### Exercise brief
Below is a listing from which only part is wanted; return exactly the lines from the one with "C5: 47nF (-5V, GND) -> 47nF (DC_IN, GND)" up to and including the one with "U9: LM358 -> OPA2134".

### Records for the task
━━━━━━━━━━━━━━━━━━━━

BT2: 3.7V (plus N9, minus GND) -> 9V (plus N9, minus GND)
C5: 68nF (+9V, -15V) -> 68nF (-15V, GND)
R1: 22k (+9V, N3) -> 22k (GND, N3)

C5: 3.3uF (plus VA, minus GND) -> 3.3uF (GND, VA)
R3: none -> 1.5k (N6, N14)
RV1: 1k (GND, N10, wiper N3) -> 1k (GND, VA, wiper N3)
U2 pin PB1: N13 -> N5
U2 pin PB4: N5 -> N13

━━━━━━━━━━━━━━━━━━━━

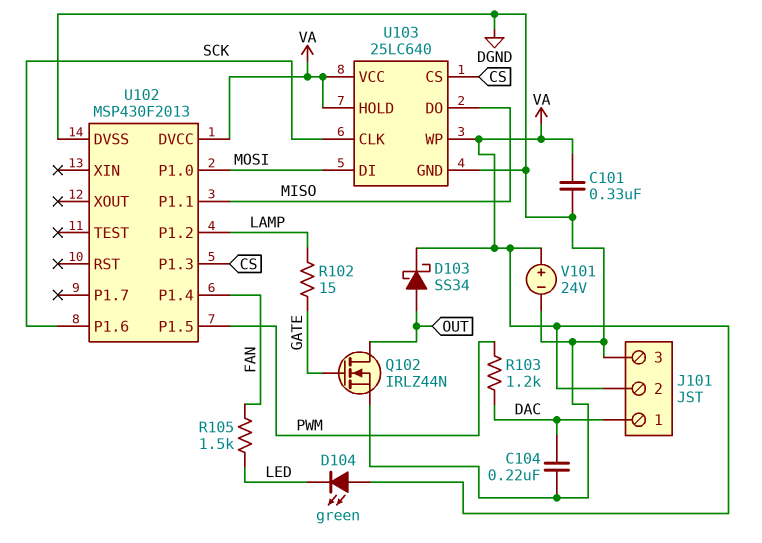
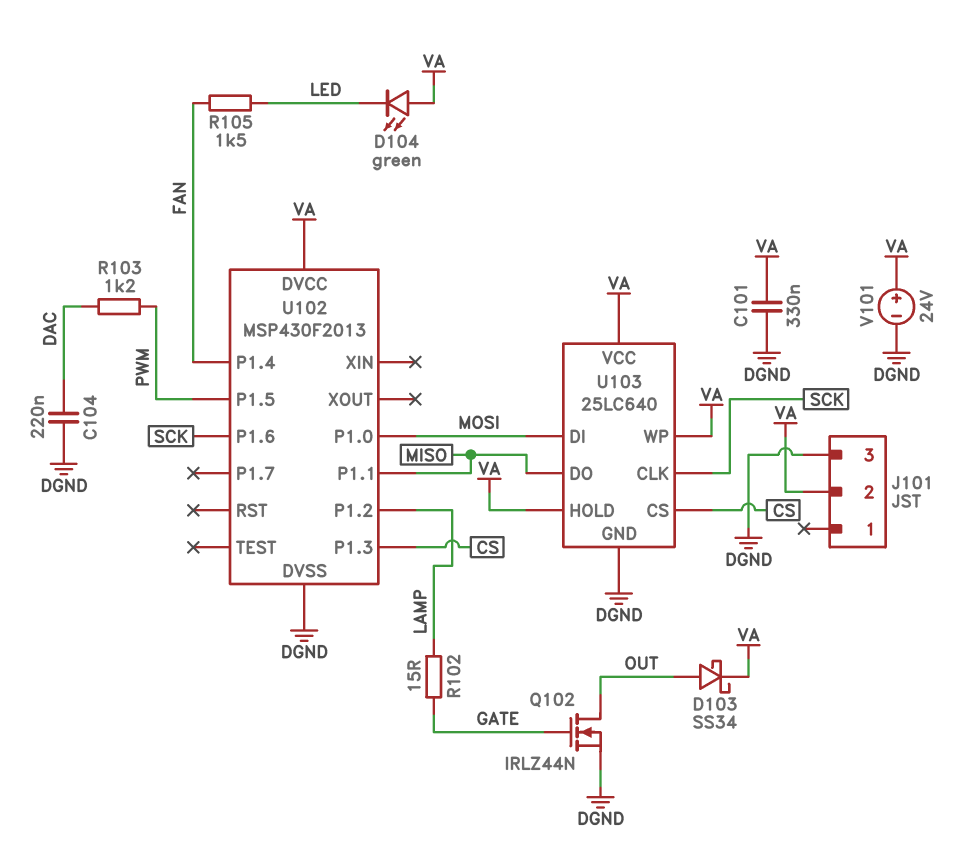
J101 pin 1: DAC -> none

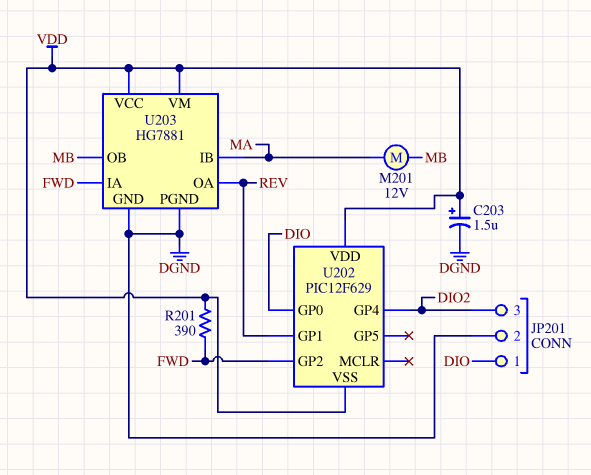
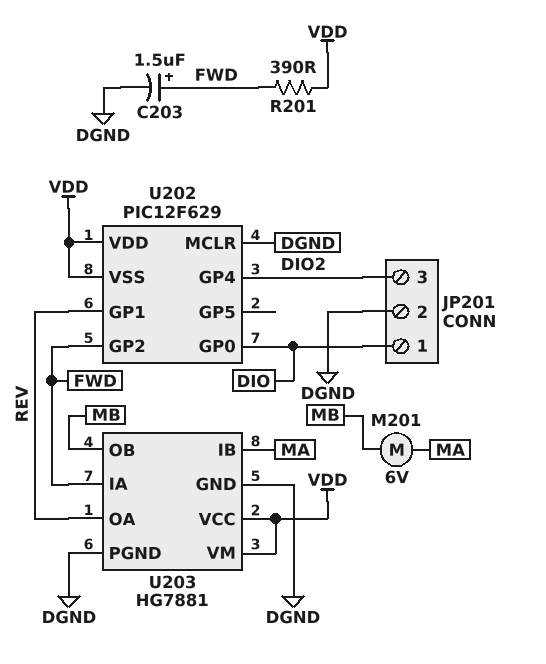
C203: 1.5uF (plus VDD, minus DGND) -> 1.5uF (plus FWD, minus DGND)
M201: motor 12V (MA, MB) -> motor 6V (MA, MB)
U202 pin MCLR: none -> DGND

━━━━━━━━━━━━━━━━━━━━

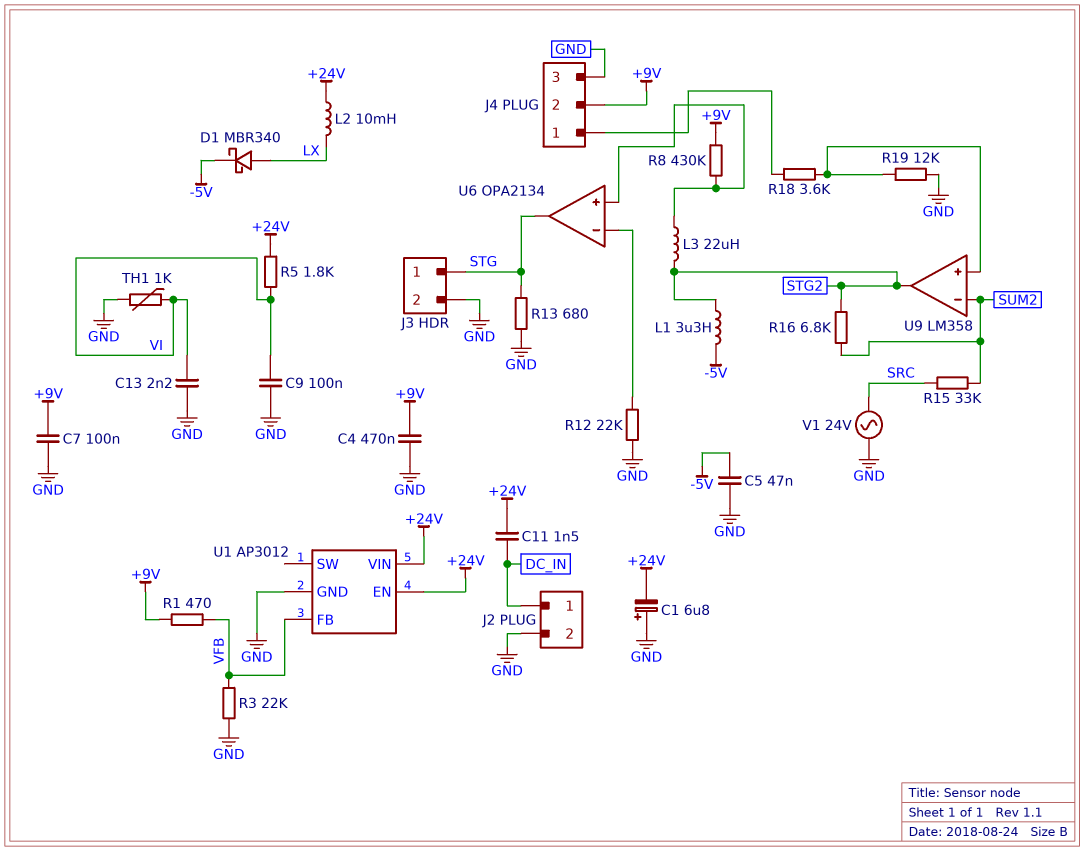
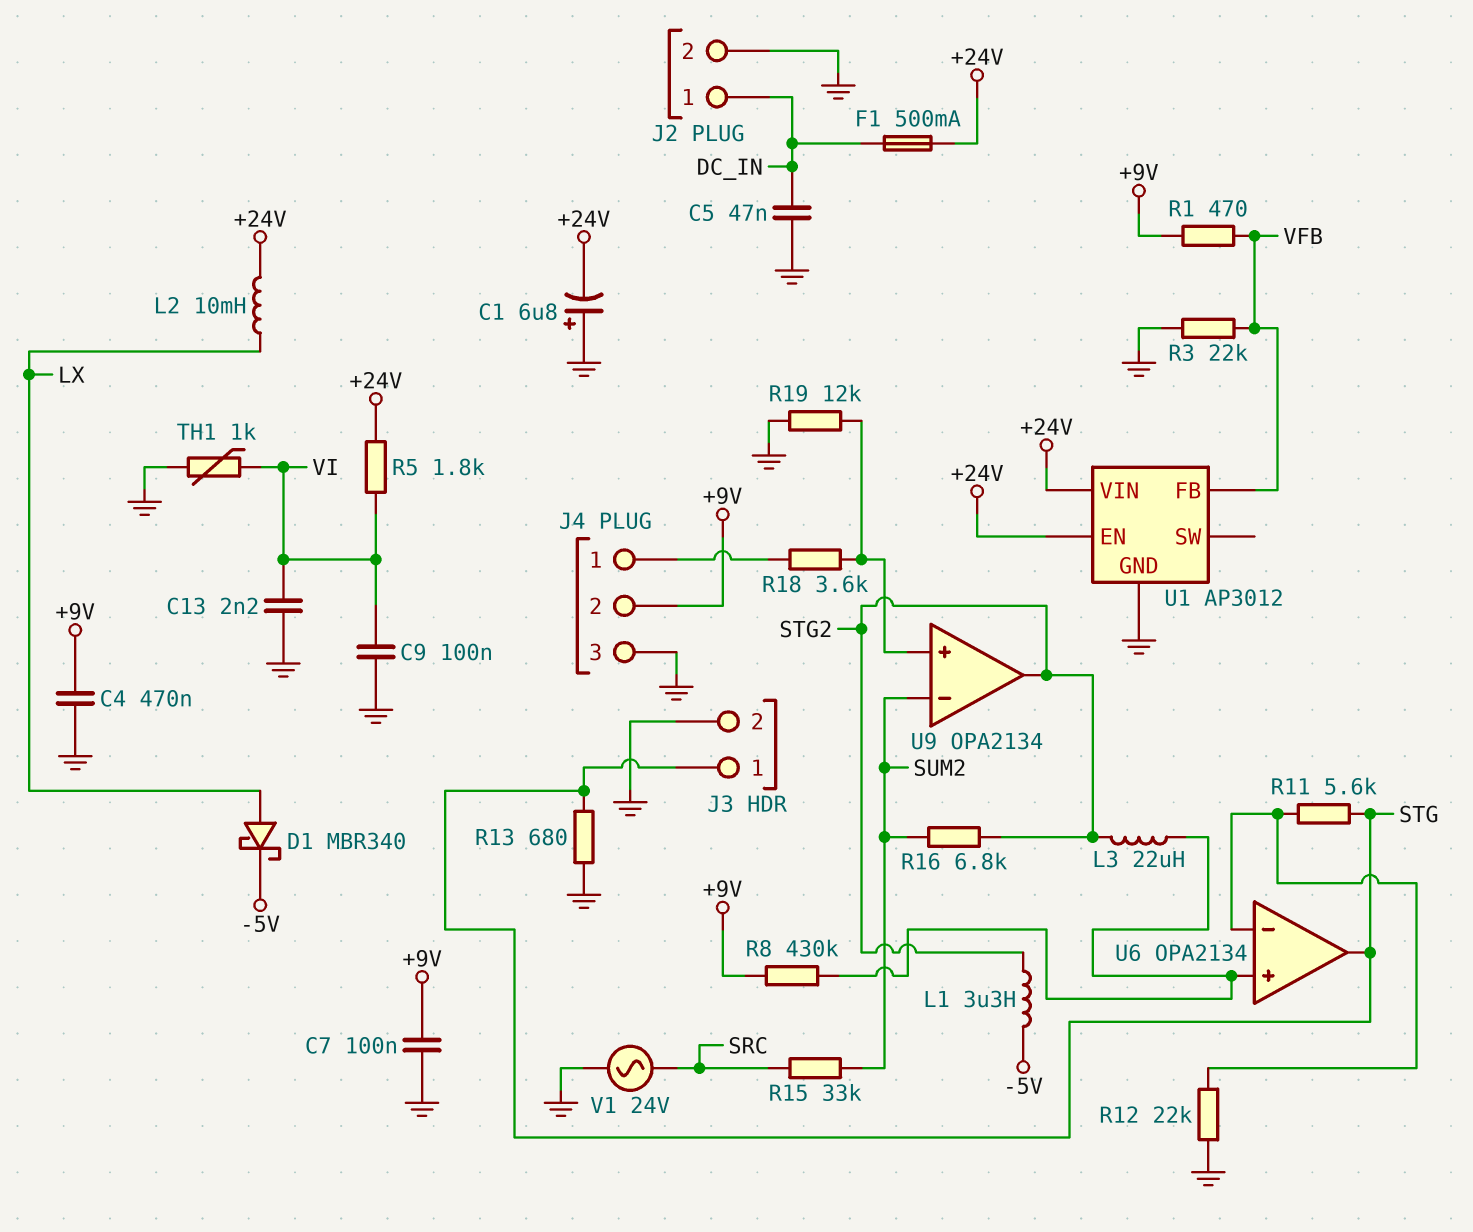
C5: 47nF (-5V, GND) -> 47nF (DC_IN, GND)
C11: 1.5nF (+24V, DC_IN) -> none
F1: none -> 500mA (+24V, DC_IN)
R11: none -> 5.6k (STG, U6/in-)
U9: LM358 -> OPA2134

━━━━━━━━━━━━━━━━━━━━

### Answer section
C5: 47nF (-5V, GND) -> 47nF (DC_IN, GND)
C11: 1.5nF (+24V, DC_IN) -> none
F1: none -> 500mA (+24V, DC_IN)
R11: none -> 5.6k (STG, U6/in-)
U9: LM358 -> OPA2134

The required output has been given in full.